►

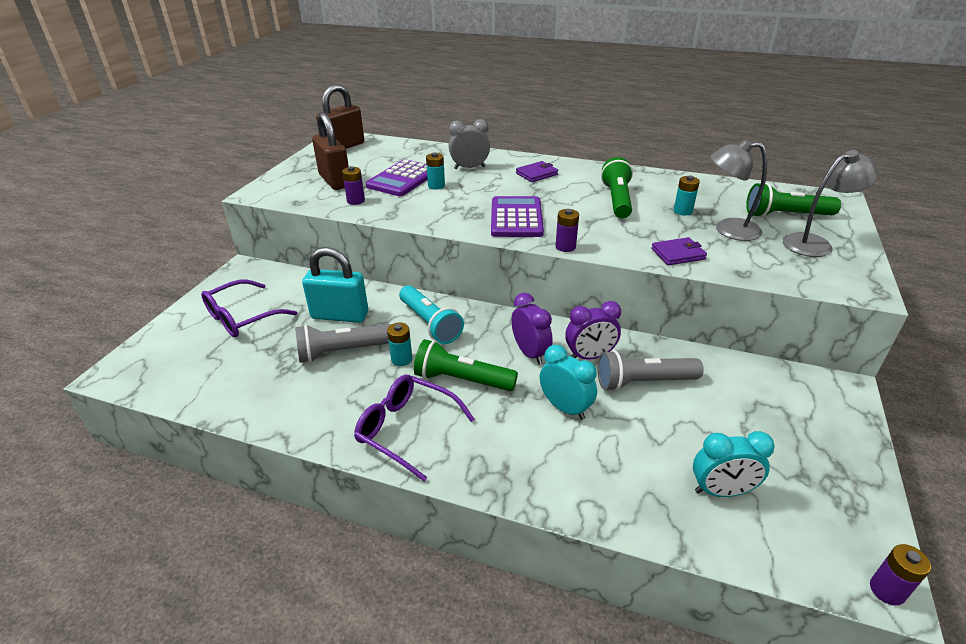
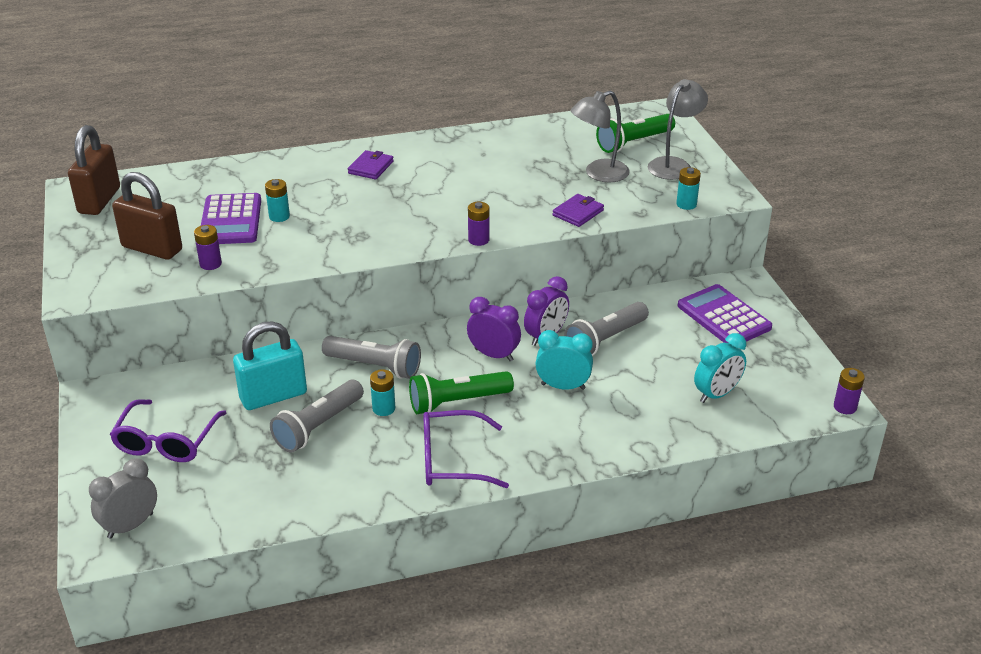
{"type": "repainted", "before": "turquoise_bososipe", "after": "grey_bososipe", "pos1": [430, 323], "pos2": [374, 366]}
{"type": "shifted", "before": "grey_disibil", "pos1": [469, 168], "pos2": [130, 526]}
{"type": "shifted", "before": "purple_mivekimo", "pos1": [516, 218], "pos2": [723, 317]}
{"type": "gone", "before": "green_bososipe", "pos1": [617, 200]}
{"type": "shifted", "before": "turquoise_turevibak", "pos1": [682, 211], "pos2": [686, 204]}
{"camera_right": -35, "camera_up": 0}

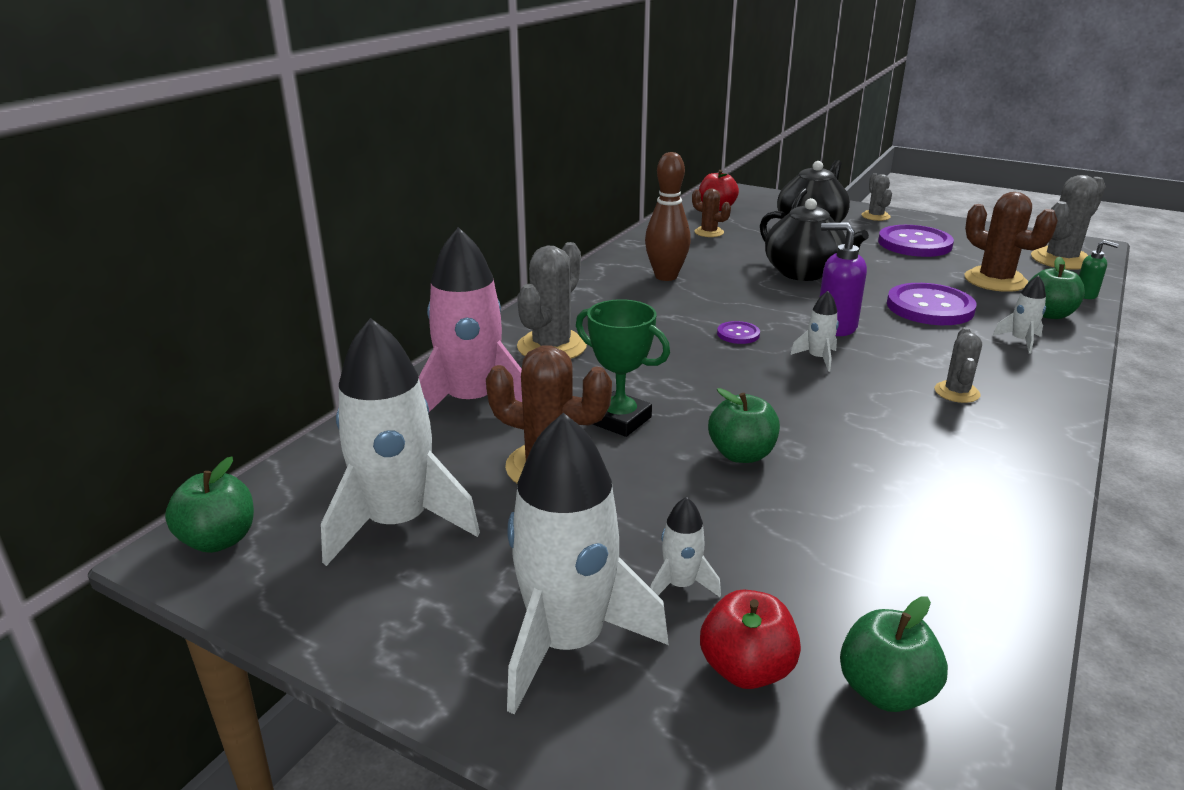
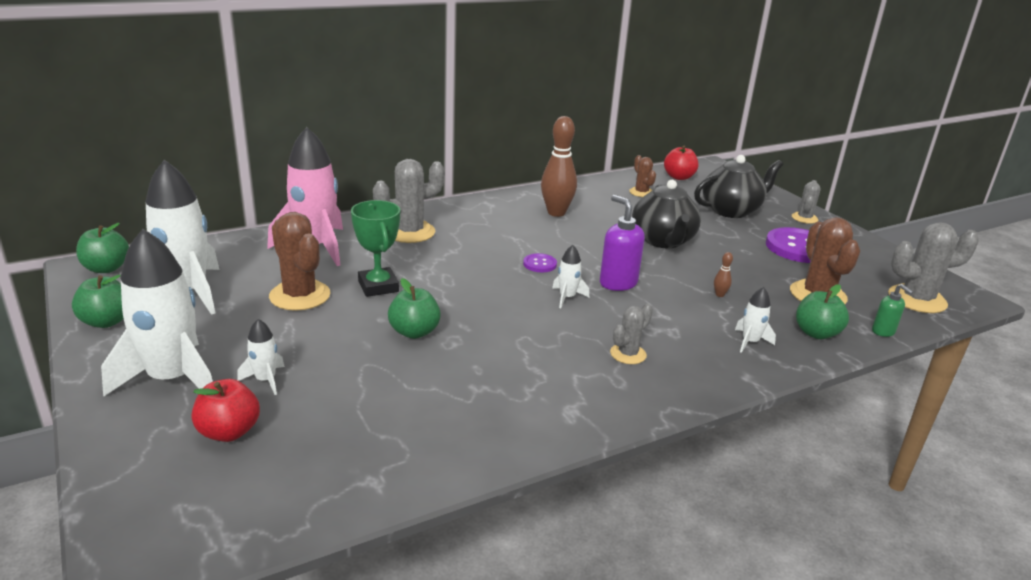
{"type": "shifted", "before": "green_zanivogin", "pos1": [885, 691], "pos2": [106, 321]}
{"type": "swapped", "before": "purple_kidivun", "after": "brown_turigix", "pos1": [930, 307], "pos2": [719, 295]}
{"camera_right": 30, "camera_up": 0}

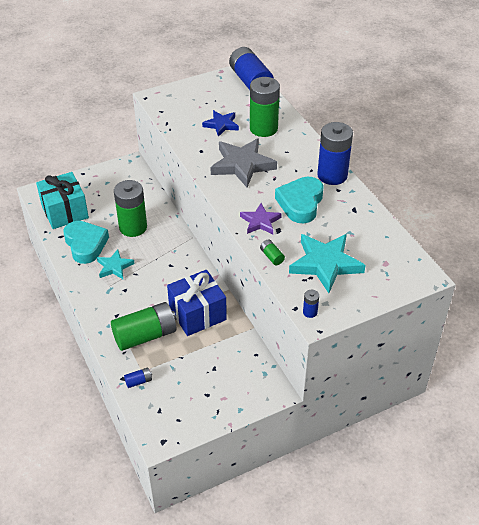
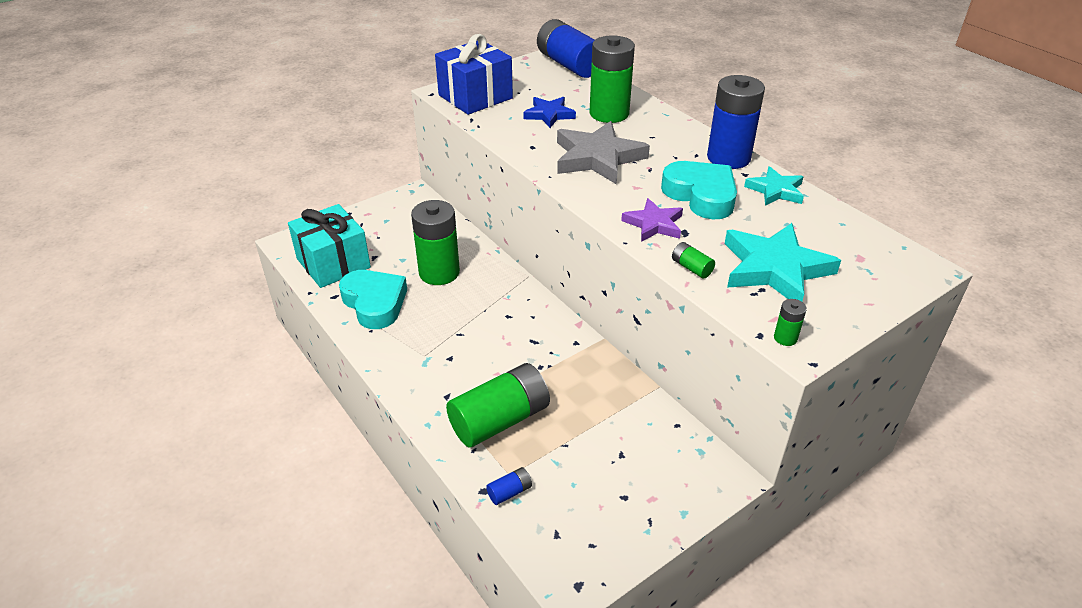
{"type": "shifted", "before": "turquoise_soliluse", "pos1": [114, 267], "pos2": [775, 190]}
{"type": "shifted", "before": "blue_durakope", "pos1": [197, 314], "pos2": [475, 97]}
{"type": "rotated", "before": "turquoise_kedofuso", "pos1": [300, 203], "pos2": [701, 195], "turn": 135}
{"type": "repainted", "before": "blue_turevibak", "after": "green_turevibak", "pos1": [310, 312], "pos2": [785, 338]}
{"camera_right": -10, "camera_up": -5}

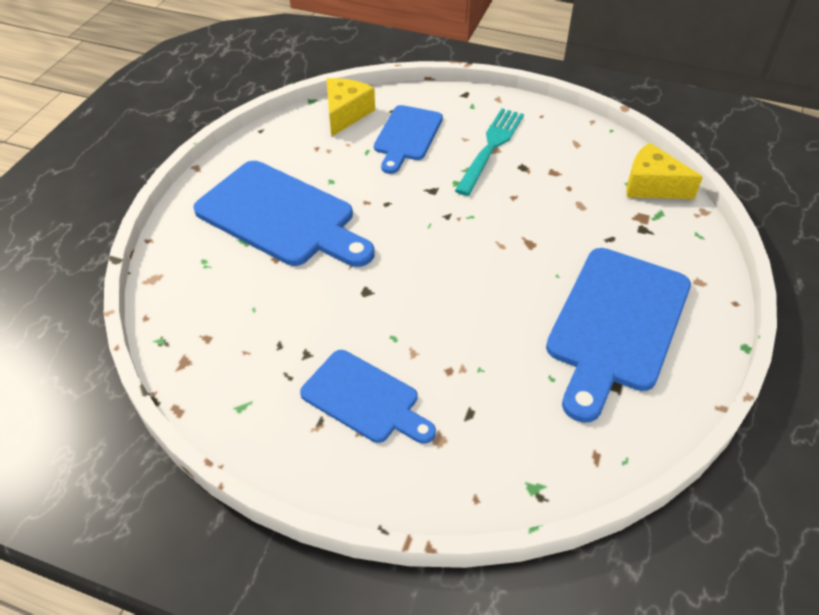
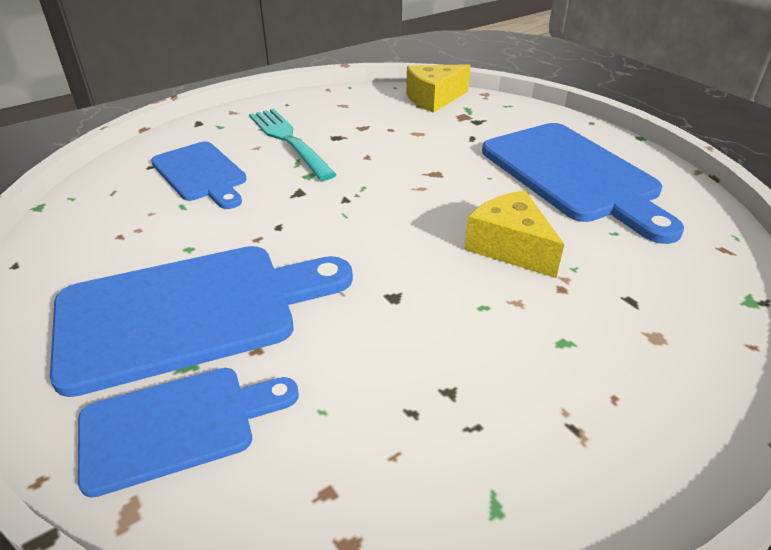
{"type": "shifted", "before": "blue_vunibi", "pos1": [364, 399], "pos2": [177, 425]}
{"type": "shifted", "before": "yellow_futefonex", "pos1": [346, 114], "pos2": [510, 247]}
{"camera_right": -55, "camera_up": -10}

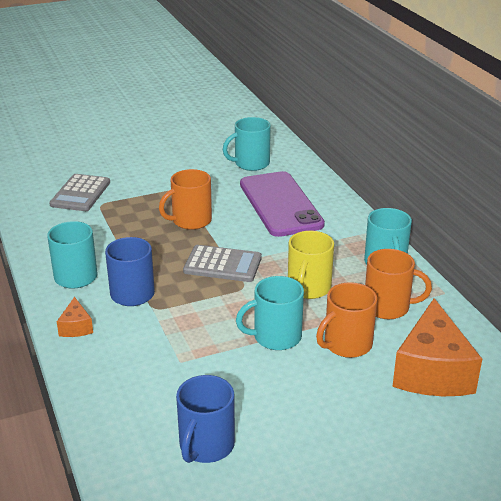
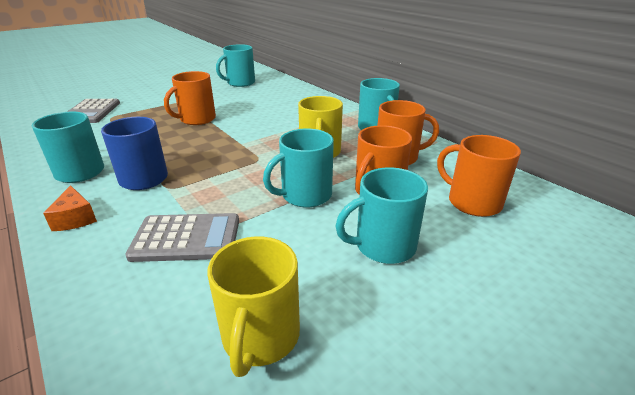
{"type": "repainted", "before": "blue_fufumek", "after": "yellow_fufumek", "pos1": [206, 446], "pos2": [260, 337]}
{"type": "shifted", "before": "grey_mivekimo", "pos1": [222, 265], "pos2": [186, 238]}
{"type": "gone", "before": "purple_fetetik", "pos1": [280, 204]}
{"type": "swapped", "before": "orange_futefonex", "after": "orange_fufumek", "pos1": [432, 371], "pos2": [472, 202]}
{"type": "new", "after": "turquoise_fufumek", "pos2": [383, 246]}
{"camera_right": -15, "camera_up": 0}

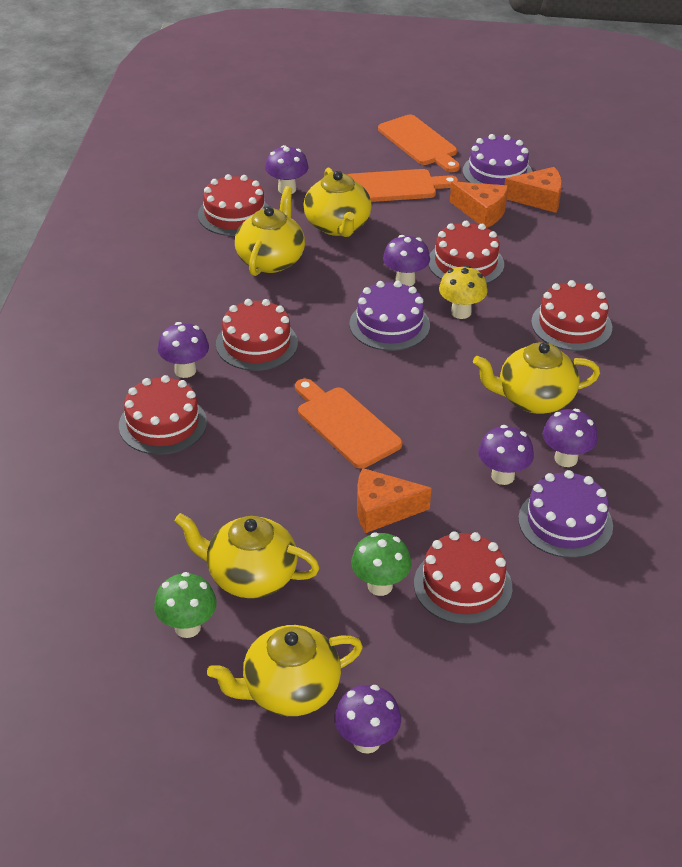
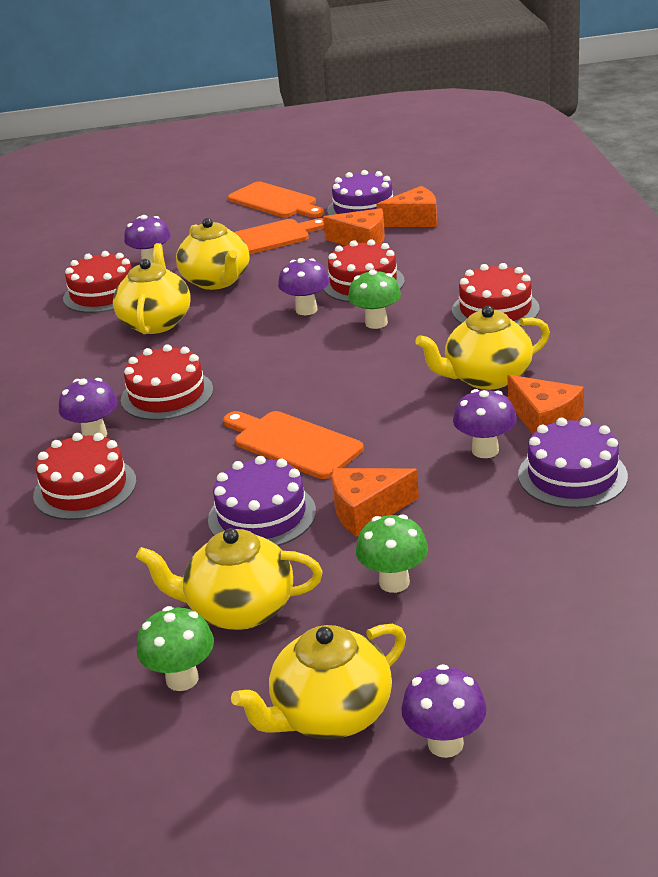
{"type": "shifted", "before": "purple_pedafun", "pos1": [389, 325], "pos2": [262, 515]}
{"type": "gone", "before": "red_pedafun", "pos1": [462, 585]}
{"type": "repainted", "before": "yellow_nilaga", "after": "green_nilaga", "pos1": [461, 312], "pos2": [376, 323]}
{"type": "swapped", "before": "purple_nilaga", "after": "orange_futefonex", "pos1": [566, 459], "pos2": [545, 420]}
{"camera_right": -10, "camera_up": -10}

◄

Once the pictures are dropped, set down everything else in the records exactly.

● Exercise response
{"type": "repainted", "before": "turquoise_bososipe", "after": "grey_bososipe", "pos1": [430, 323], "pos2": [374, 366]}
{"type": "shifted", "before": "grey_disibil", "pos1": [469, 168], "pos2": [130, 526]}
{"type": "shifted", "before": "purple_mivekimo", "pos1": [516, 218], "pos2": [723, 317]}
{"type": "gone", "before": "green_bososipe", "pos1": [617, 200]}
{"type": "shifted", "before": "turquoise_turevibak", "pos1": [682, 211], "pos2": [686, 204]}
{"camera_right": -35, "camera_up": 0}

{"type": "shifted", "before": "green_zanivogin", "pos1": [885, 691], "pos2": [106, 321]}
{"type": "swapped", "before": "purple_kidivun", "after": "brown_turigix", "pos1": [930, 307], "pos2": [719, 295]}
{"camera_right": 30, "camera_up": 0}

{"type": "shifted", "before": "turquoise_soliluse", "pos1": [114, 267], "pos2": [775, 190]}
{"type": "shifted", "before": "blue_durakope", "pos1": [197, 314], "pos2": [475, 97]}
{"type": "rotated", "before": "turquoise_kedofuso", "pos1": [300, 203], "pos2": [701, 195], "turn": 135}
{"type": "repainted", "before": "blue_turevibak", "after": "green_turevibak", "pos1": [310, 312], "pos2": [785, 338]}
{"camera_right": -10, "camera_up": -5}

{"type": "shifted", "before": "blue_vunibi", "pos1": [364, 399], "pos2": [177, 425]}
{"type": "shifted", "before": "yellow_futefonex", "pos1": [346, 114], "pos2": [510, 247]}
{"camera_right": -55, "camera_up": -10}

{"type": "repainted", "before": "blue_fufumek", "after": "yellow_fufumek", "pos1": [206, 446], "pos2": [260, 337]}
{"type": "shifted", "before": "grey_mivekimo", "pos1": [222, 265], "pos2": [186, 238]}
{"type": "gone", "before": "purple_fetetik", "pos1": [280, 204]}
{"type": "swapped", "before": "orange_futefonex", "after": "orange_fufumek", "pos1": [432, 371], "pos2": [472, 202]}
{"type": "new", "after": "turquoise_fufumek", "pos2": [383, 246]}
{"camera_right": -15, "camera_up": 0}

{"type": "shifted", "before": "purple_pedafun", "pos1": [389, 325], "pos2": [262, 515]}
{"type": "gone", "before": "red_pedafun", "pos1": [462, 585]}
{"type": "repainted", "before": "yellow_nilaga", "after": "green_nilaga", "pos1": [461, 312], "pos2": [376, 323]}
{"type": "swapped", "before": "purple_nilaga", "after": "orange_futefonex", "pos1": [566, 459], "pos2": [545, 420]}
{"camera_right": -10, "camera_up": -10}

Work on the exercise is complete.